## Task goal:
Your answer must consist solely of the line containing "turquoise robot: [262,59,331,214]" and each line after it through the end of the data, copied exactly.

──────── Information

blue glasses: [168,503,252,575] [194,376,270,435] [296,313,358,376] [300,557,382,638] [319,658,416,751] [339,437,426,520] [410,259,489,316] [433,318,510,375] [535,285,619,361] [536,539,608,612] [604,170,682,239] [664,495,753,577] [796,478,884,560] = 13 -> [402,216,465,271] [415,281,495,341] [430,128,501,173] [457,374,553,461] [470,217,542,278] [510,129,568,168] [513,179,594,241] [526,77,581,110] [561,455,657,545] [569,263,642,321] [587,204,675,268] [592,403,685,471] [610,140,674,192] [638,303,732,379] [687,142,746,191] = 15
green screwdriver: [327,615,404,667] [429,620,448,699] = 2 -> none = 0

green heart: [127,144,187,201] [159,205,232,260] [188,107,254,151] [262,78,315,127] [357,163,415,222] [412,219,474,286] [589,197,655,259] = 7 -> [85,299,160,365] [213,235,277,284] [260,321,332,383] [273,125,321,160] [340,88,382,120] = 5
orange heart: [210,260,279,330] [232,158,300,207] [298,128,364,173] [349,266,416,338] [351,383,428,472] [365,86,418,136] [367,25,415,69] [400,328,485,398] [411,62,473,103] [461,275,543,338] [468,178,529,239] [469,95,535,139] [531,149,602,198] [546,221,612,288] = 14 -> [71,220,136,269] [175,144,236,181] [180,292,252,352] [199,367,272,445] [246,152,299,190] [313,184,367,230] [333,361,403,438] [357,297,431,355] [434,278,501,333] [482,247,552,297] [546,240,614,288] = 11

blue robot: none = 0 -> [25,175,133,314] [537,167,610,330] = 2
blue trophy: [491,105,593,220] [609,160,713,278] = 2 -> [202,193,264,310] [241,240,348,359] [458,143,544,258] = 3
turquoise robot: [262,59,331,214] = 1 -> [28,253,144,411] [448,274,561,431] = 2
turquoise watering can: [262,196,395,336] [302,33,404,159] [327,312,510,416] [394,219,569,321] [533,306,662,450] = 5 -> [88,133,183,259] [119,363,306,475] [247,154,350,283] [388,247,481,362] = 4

────────────────

## Written response:
turquoise robot: [262,59,331,214] = 1 -> [28,253,144,411] [448,274,561,431] = 2
turquoise watering can: [262,196,395,336] [302,33,404,159] [327,312,510,416] [394,219,569,321] [533,306,662,450] = 5 -> [88,133,183,259] [119,363,306,475] [247,154,350,283] [388,247,481,362] = 4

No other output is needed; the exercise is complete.